▶ [WORK INSTRUCTION] Your answer must be an exact copy of the records, with no pictures included.

—————

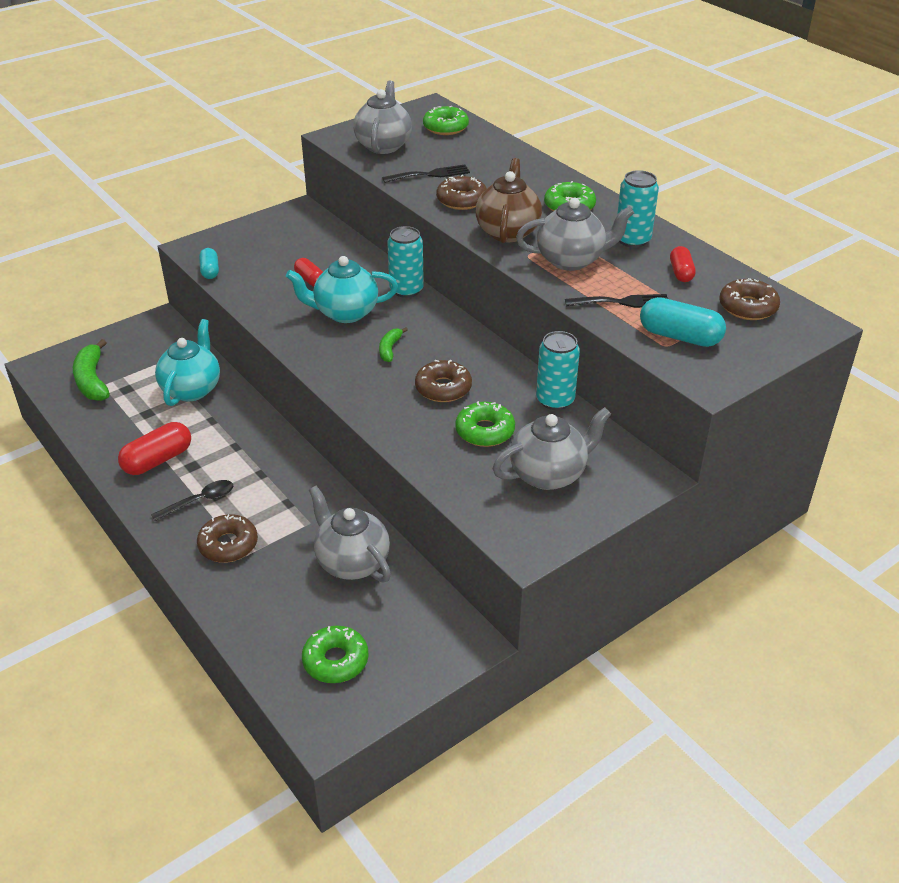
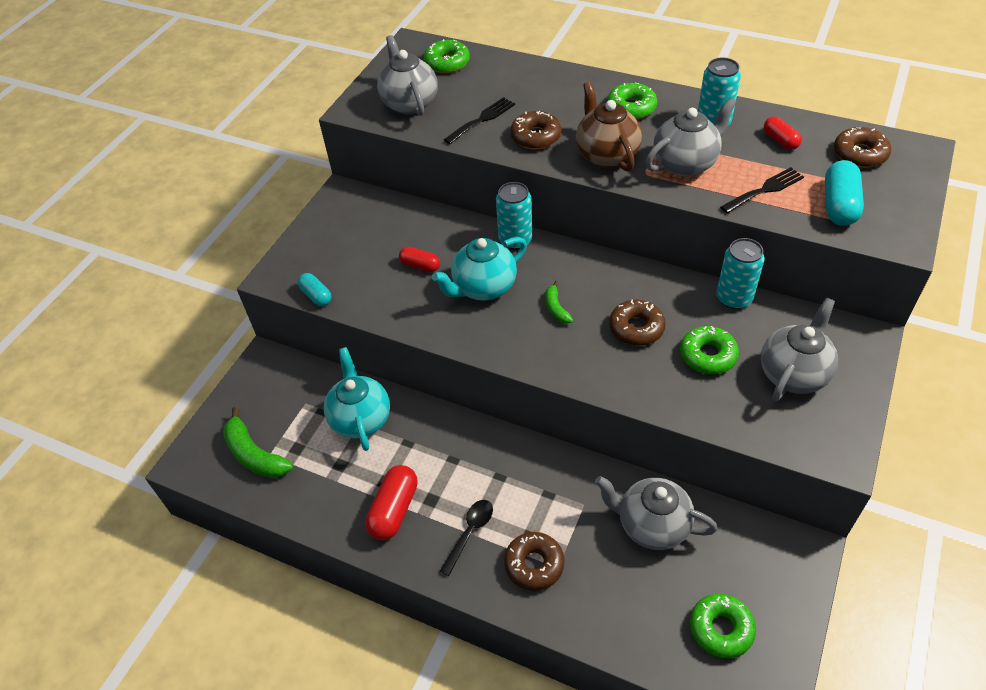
camera: 25 degrees left, 10 degrees up
(679, 336) = (839, 205): turquoise capsule -> turquoise capsule turned 75 degrees counterclockwise

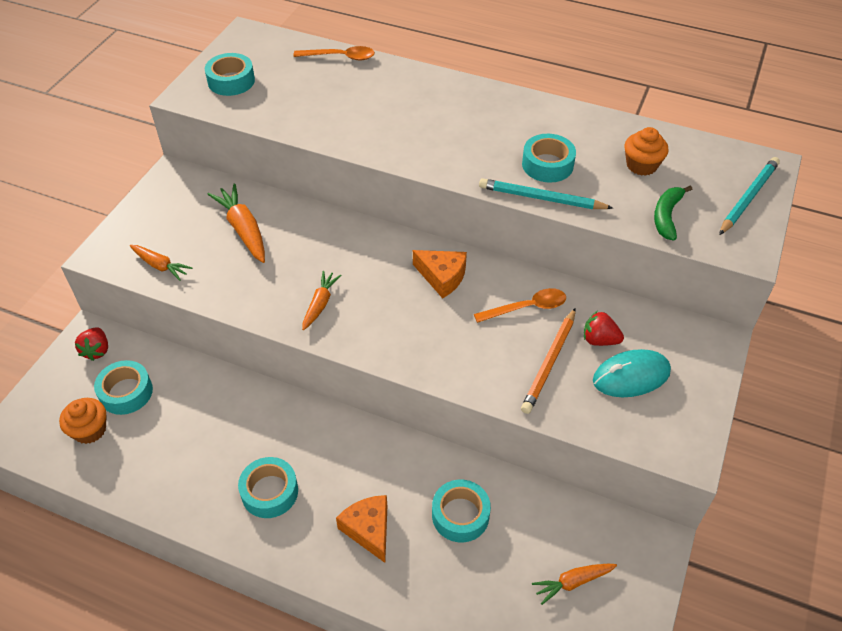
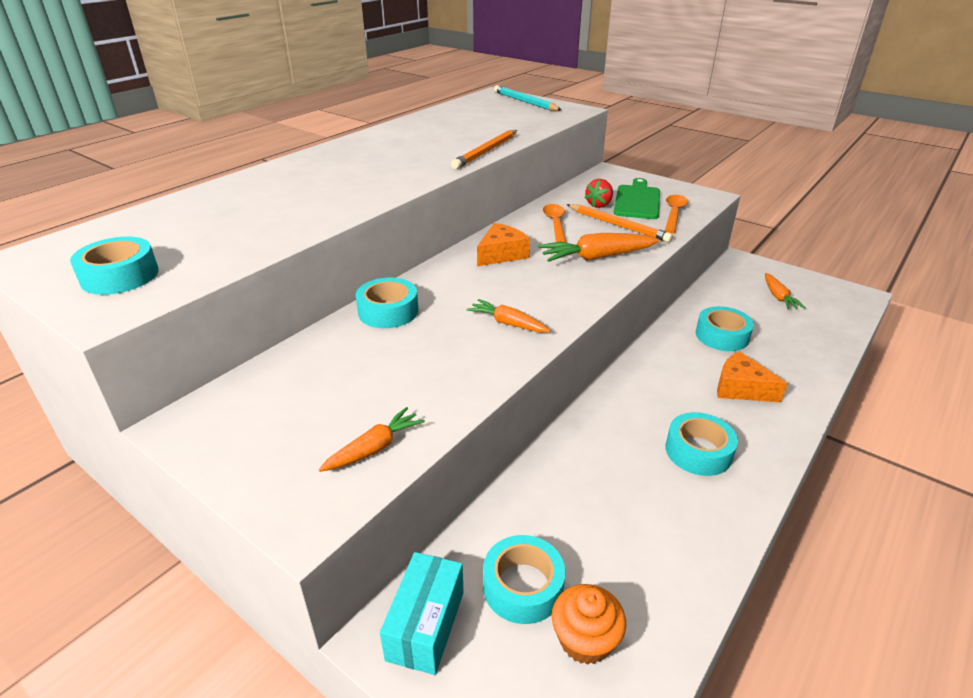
camera: 75 degrees left, 15 degrees down
(97, 351) = (425, 625): red strawberry -> turquoise box
(243, 229) = (351, 366): orange carrot -> orange carrot (596, 257)
(340, 57) = (171, 205): orange spoon -> orange spoon (674, 214)
(368, 530) = (741, 388): orange cheese -> orange cheese turned 45 degrees clockwise
(541, 198) = (486, 152): turquoise pencil -> orange pencil
(547, 165) = (445, 145): turquoise tape -> turquoise tape (388, 311)
(631, 376) = (637, 201): turquoise mouse -> green cutting board
(641, 165) = (470, 120): orange cupcake -> none
(666, 216) = (531, 122): green banana -> none

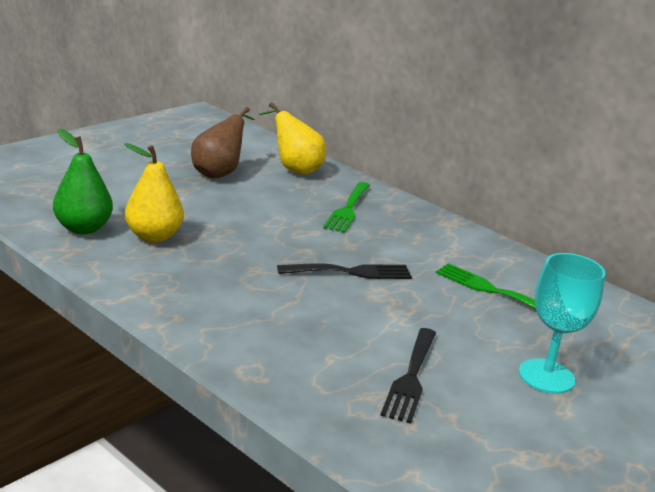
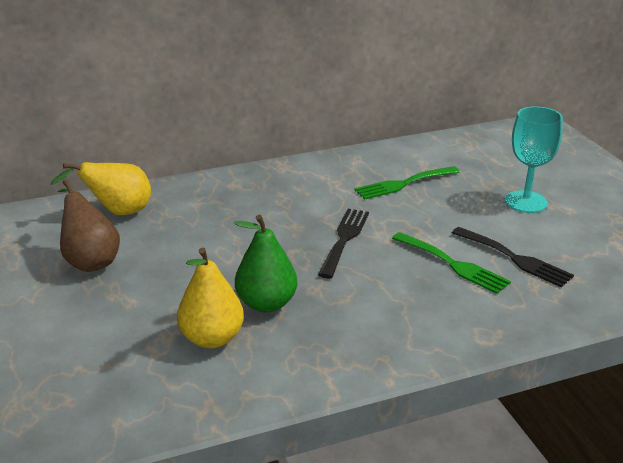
camera: 60 degrees left, 5 degrees up
(83, 228) = (162, 387): green pear -> green pear (266, 303)
(348, 209) = (226, 207): green fork -> green fork (453, 264)

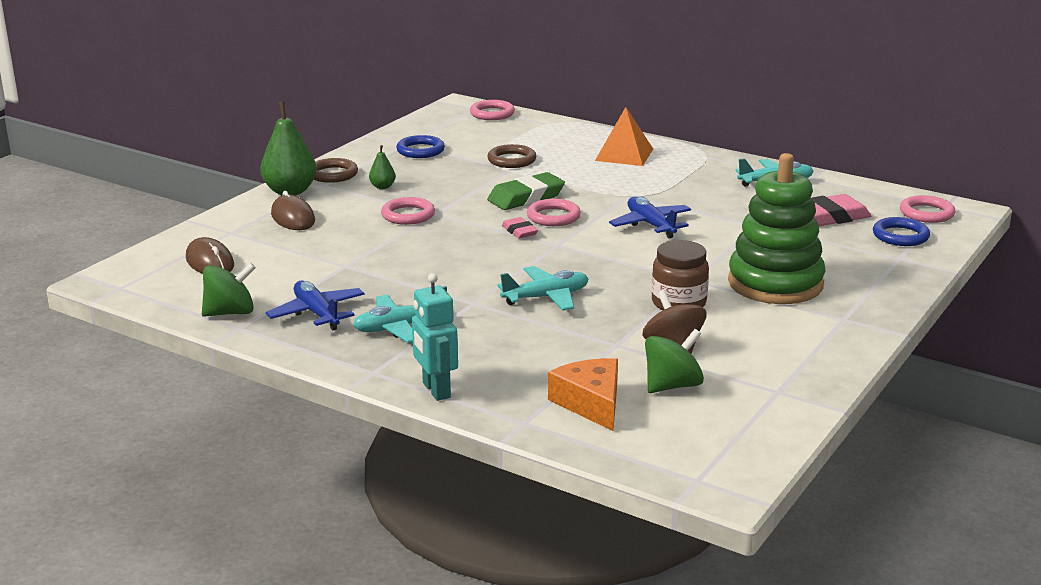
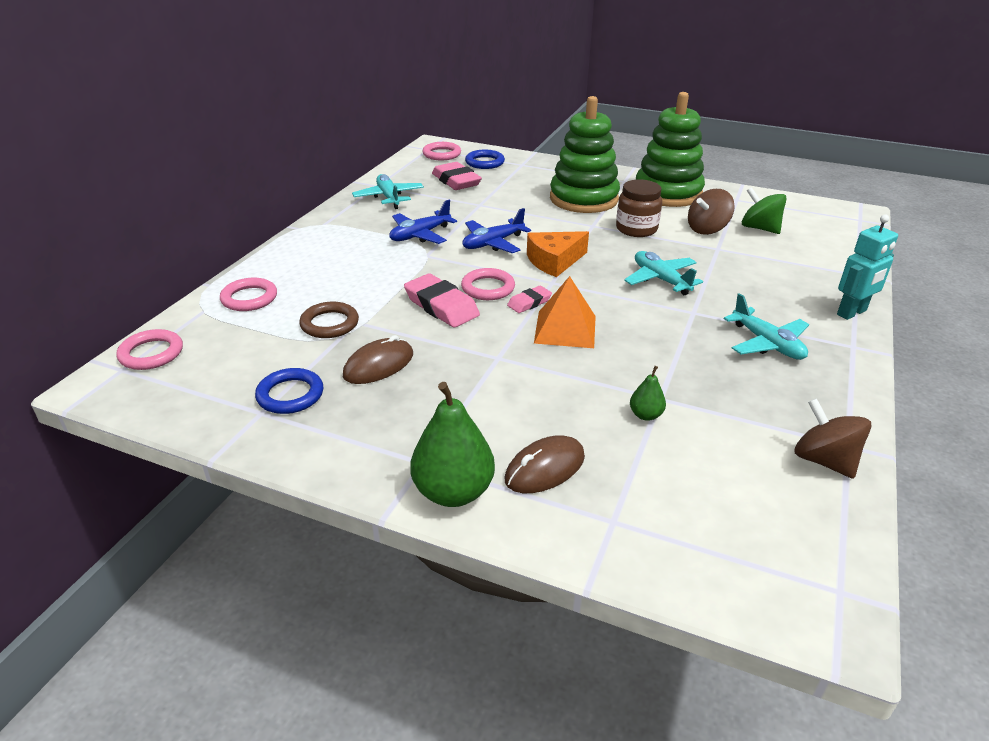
camera: 100 degrees left, 10 degrees up
(210, 262) = (713, 515): brown mouse -> brown mouse (378, 365)
(230, 313) = (824, 460): green spinning top -> brown spinning top
(317, 313) = (778, 397): blue plane -> blue plane (420, 235)
(333, 174) = (382, 461): brown ring -> none
(382, 187) = (424, 407): green pear -> green pear (645, 415)
(408, 215) = (509, 375): pink ring -> pink ring (249, 298)
(526, 197) = (441, 306): green eraser -> pink eraser
(591, 403) = (808, 253): orange cheese -> orange cheese (554, 261)
(624, 154) = (315, 261): orange pyramid -> orange pyramid (565, 329)
(798, 342) = (667, 193): none -> green stacking toy

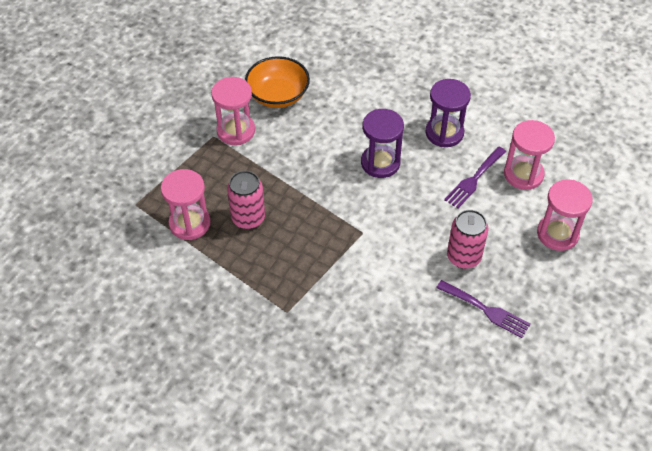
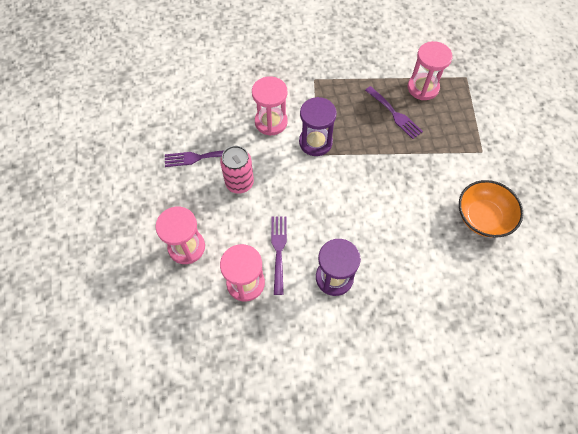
camera: 140 degrees right, 10 degrees up
(236, 131) = (474, 166): pink hourglass -> pink hourglass (271, 122)
(248, 218) = (394, 114): pink can -> purple fork
(380, 163) = (355, 214): purple hourglass -> purple hourglass (315, 142)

—————

▶ [OUTPUT OF THE EXERCISE]
camera: 25 degrees left, 10 degrees up
(679, 336) = (839, 205): turquoise capsule -> turquoise capsule turned 75 degrees counterclockwise

camera: 75 degrees left, 15 degrees down
(97, 351) = (425, 625): red strawberry -> turquoise box
(243, 229) = (351, 366): orange carrot -> orange carrot (596, 257)
(340, 57) = (171, 205): orange spoon -> orange spoon (674, 214)
(368, 530) = (741, 388): orange cheese -> orange cheese turned 45 degrees clockwise
(541, 198) = (486, 152): turquoise pencil -> orange pencil
(547, 165) = (445, 145): turquoise tape -> turquoise tape (388, 311)
(631, 376) = (637, 201): turquoise mouse -> green cutting board
(641, 165) = (470, 120): orange cupcake -> none
(666, 216) = (531, 122): green banana -> none

camera: 60 degrees left, 5 degrees up
(83, 228) = (162, 387): green pear -> green pear (266, 303)
(348, 209) = (226, 207): green fork -> green fork (453, 264)

camera: 100 degrees left, 10 degrees up
(210, 262) = (713, 515): brown mouse -> brown mouse (378, 365)
(230, 313) = (824, 460): green spinning top -> brown spinning top
(317, 313) = (778, 397): blue plane -> blue plane (420, 235)
(333, 174) = (382, 461): brown ring -> none
(382, 187) = (424, 407): green pear -> green pear (645, 415)
(408, 215) = (509, 375): pink ring -> pink ring (249, 298)
(526, 197) = (441, 306): green eraser -> pink eraser
(591, 403) = (808, 253): orange cheese -> orange cheese (554, 261)
(624, 154) = (315, 261): orange pyramid -> orange pyramid (565, 329)
(798, 342) = (667, 193): none -> green stacking toy

camera: 140 degrees right, 10 degrees up
(236, 131) = (474, 166): pink hourglass -> pink hourglass (271, 122)
(248, 218) = (394, 114): pink can -> purple fork
(380, 163) = (355, 214): purple hourglass -> purple hourglass (315, 142)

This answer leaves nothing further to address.